__EXERCISE REQUIREMENTS__
What you need to produce from the material below is an exact transcription of the lines from the one with "blue rectangle: rotated 28 degrees clockwise" through the one with "green arrow: moved", both included, and no other line.

__DATA EXTRACT__
_ _ _ _ _

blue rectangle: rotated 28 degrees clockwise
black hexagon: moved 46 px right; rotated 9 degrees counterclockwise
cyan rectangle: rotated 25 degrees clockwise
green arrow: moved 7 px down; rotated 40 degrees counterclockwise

_ _ _ _ _

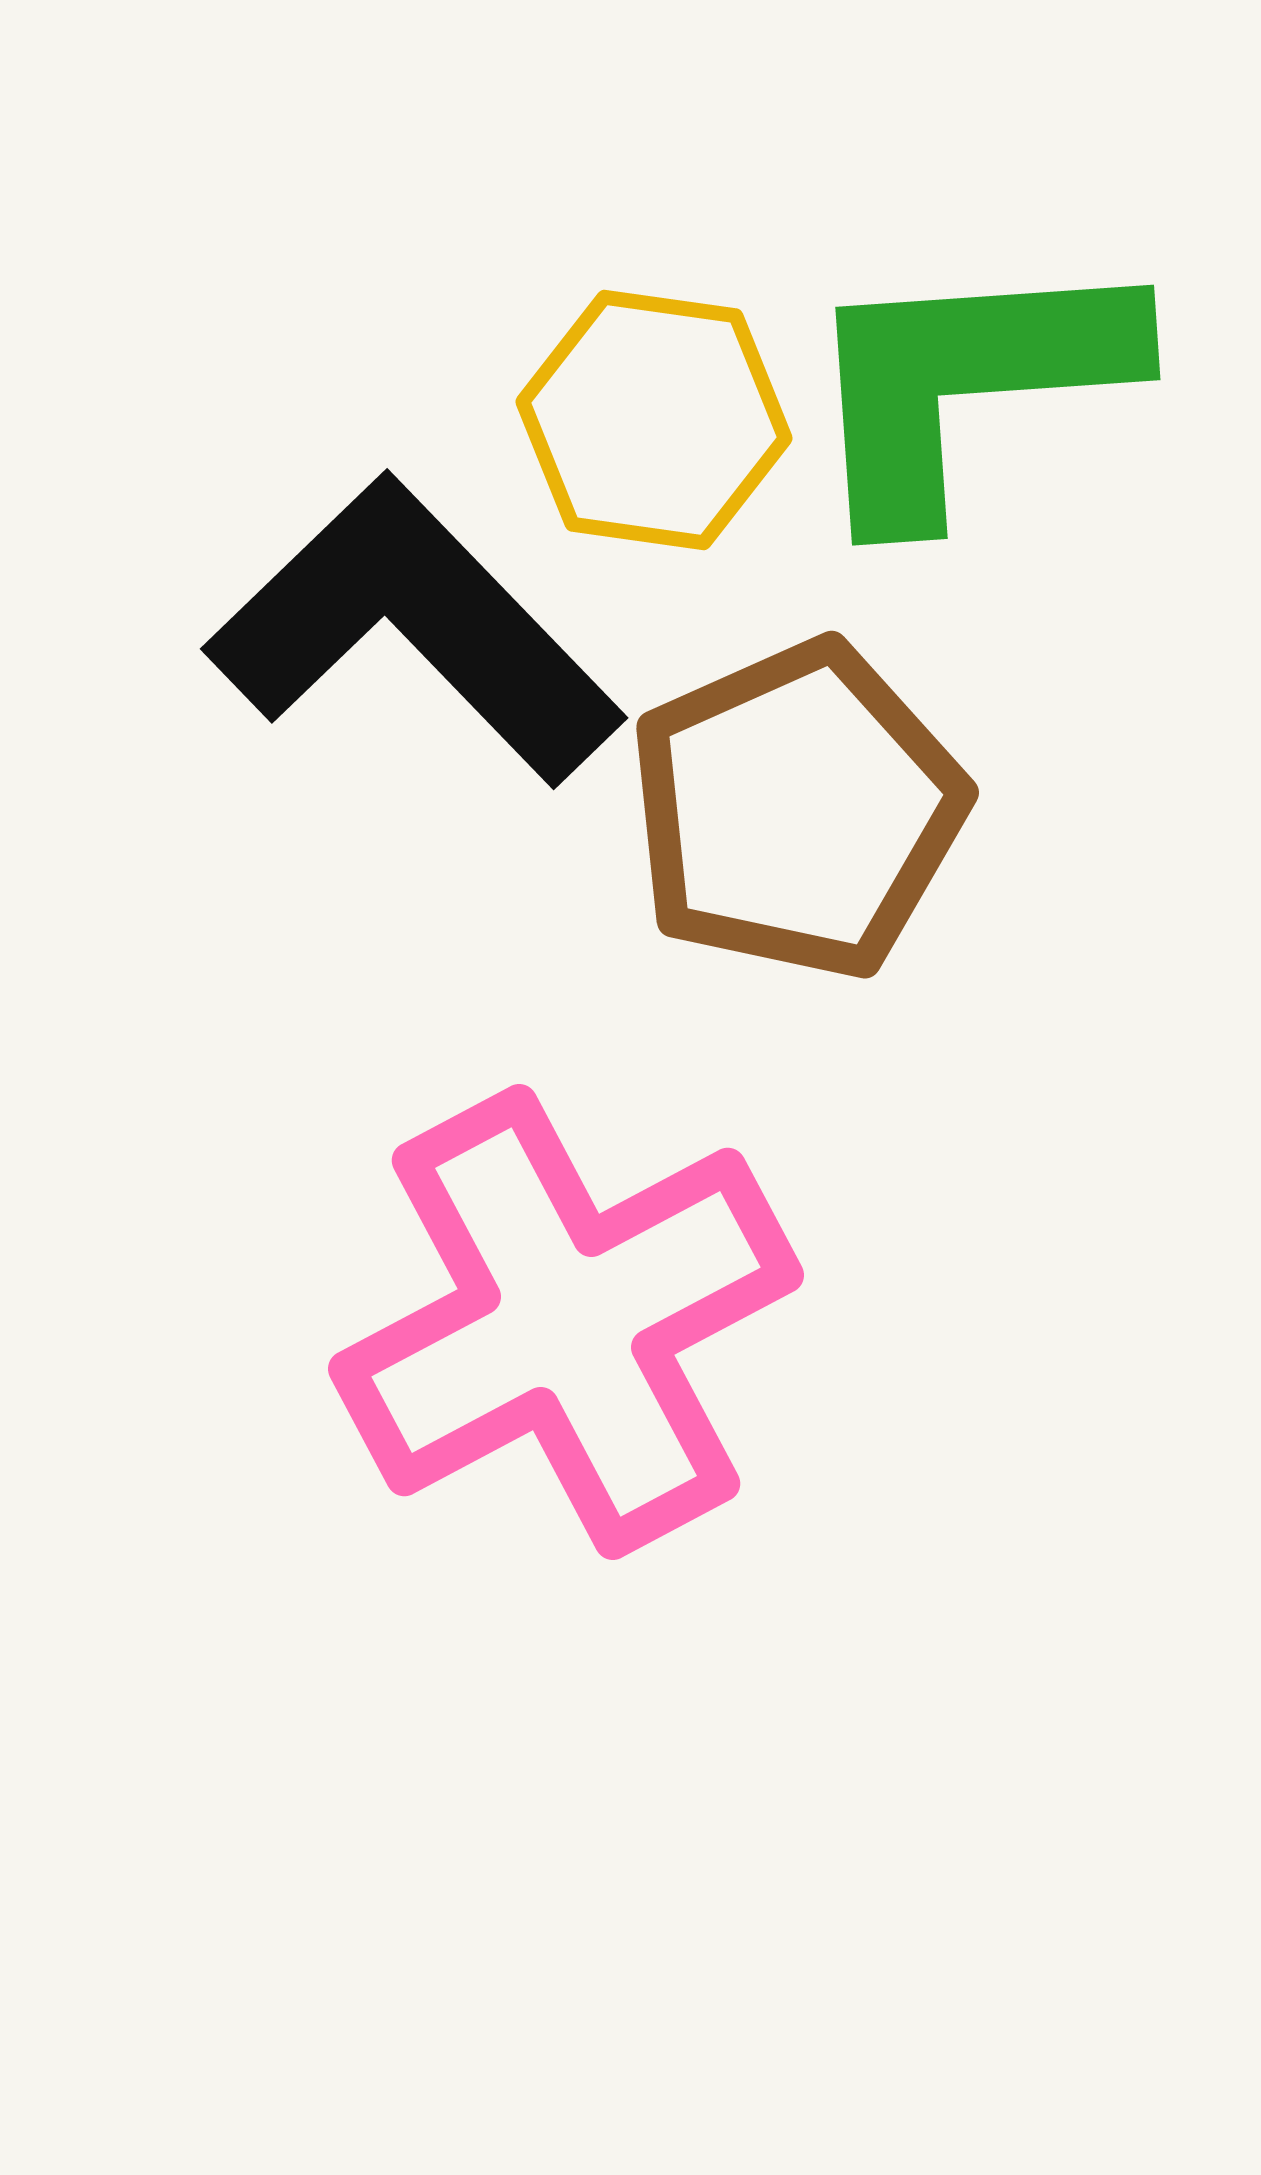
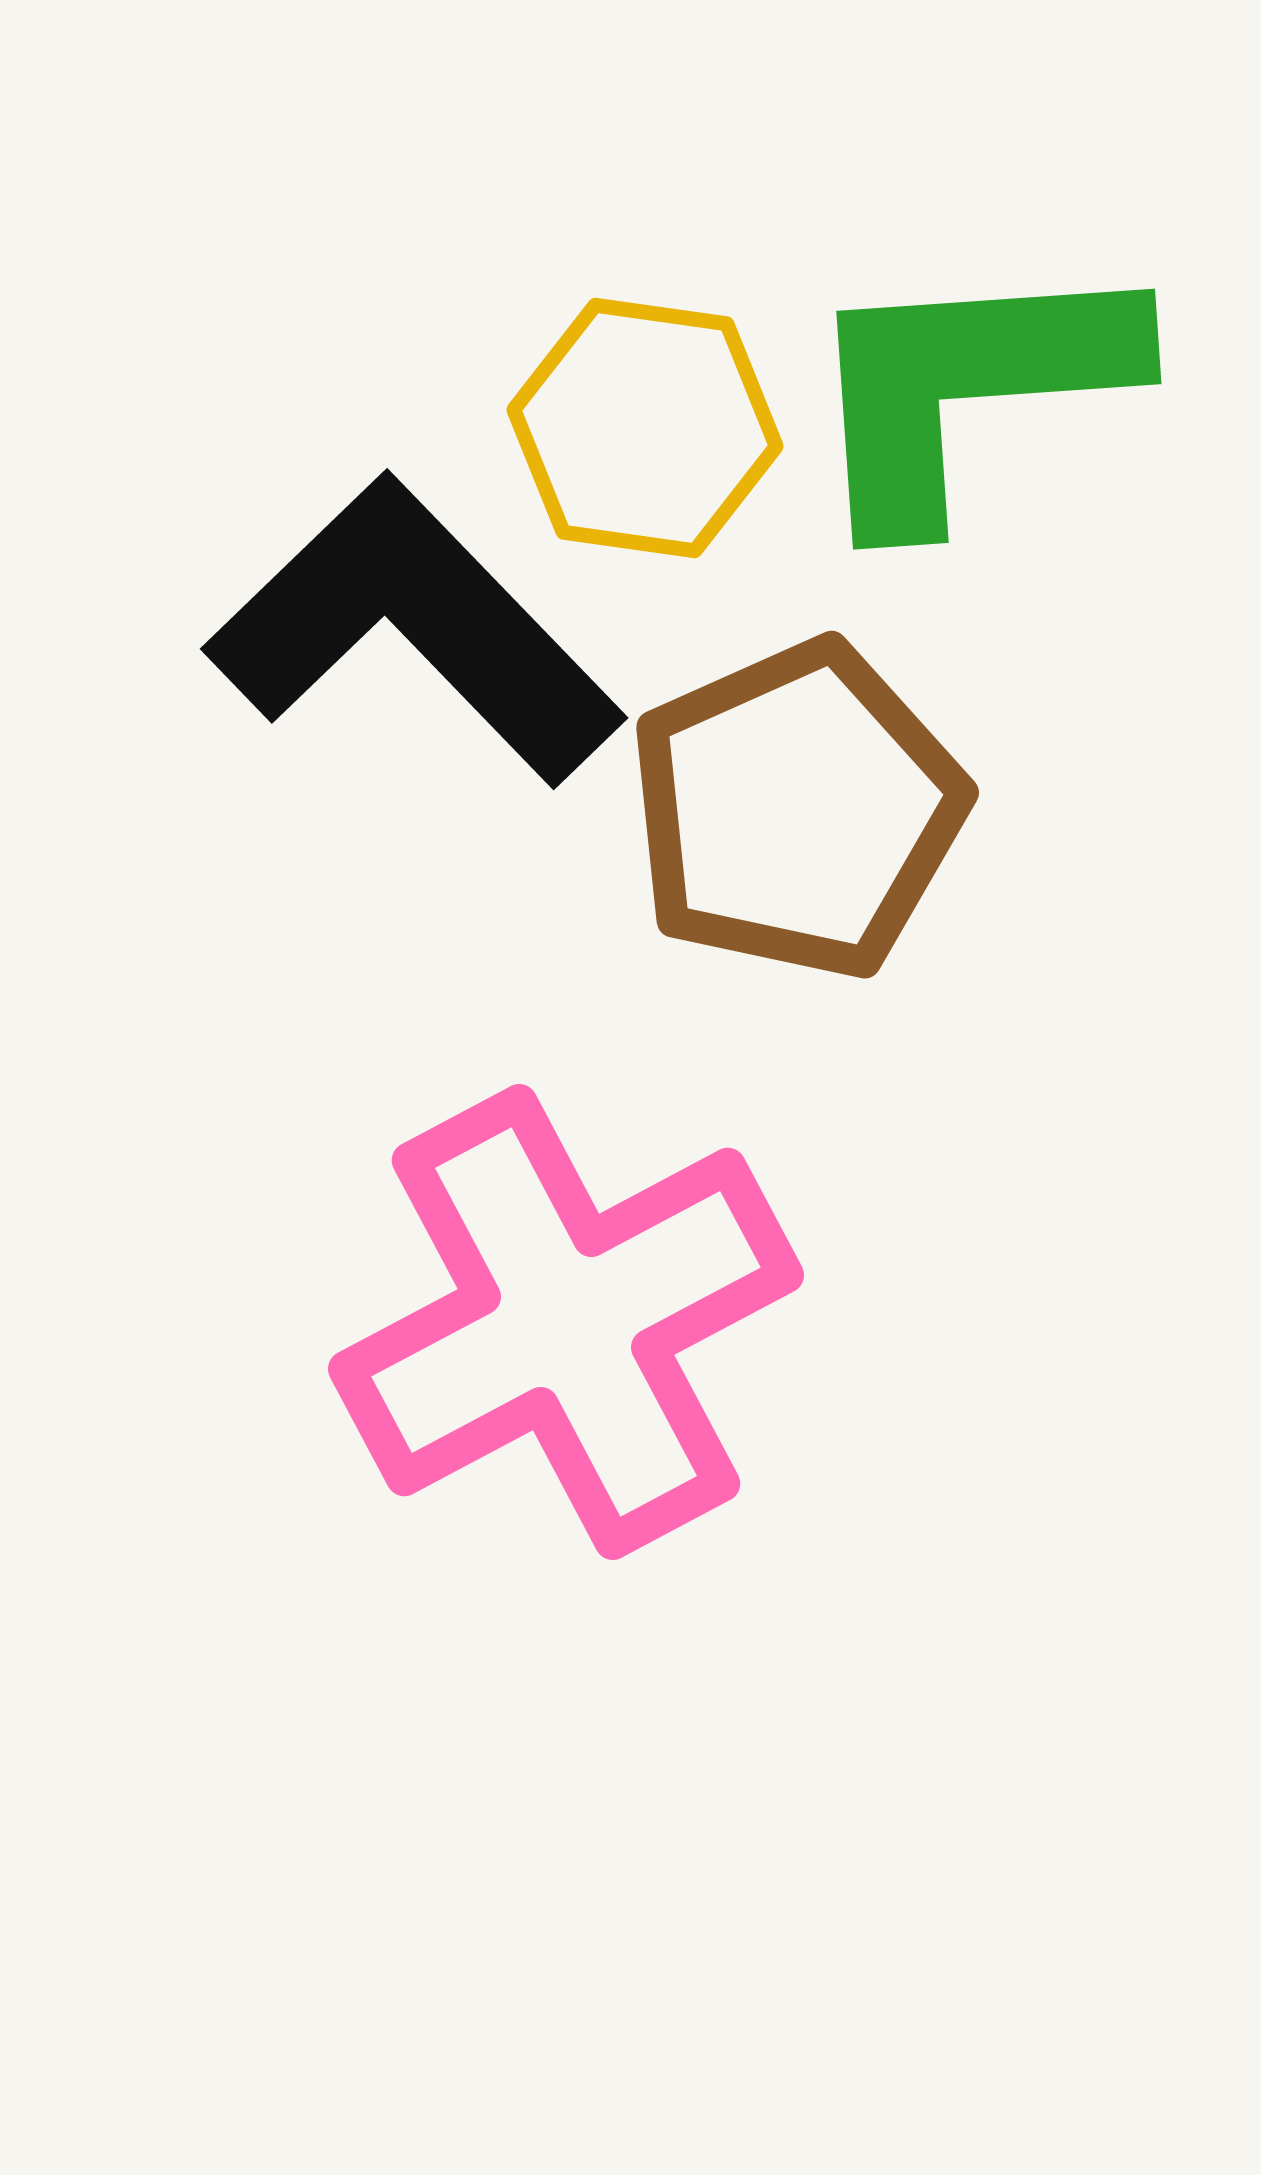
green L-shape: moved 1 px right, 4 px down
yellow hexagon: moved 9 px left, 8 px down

_ _ _ _ _

__YOUR RESPONSE__
blue rectangle: rotated 28 degrees clockwise
black hexagon: moved 46 px right; rotated 9 degrees counterclockwise
cyan rectangle: rotated 25 degrees clockwise
green arrow: moved 7 px down; rotated 40 degrees counterclockwise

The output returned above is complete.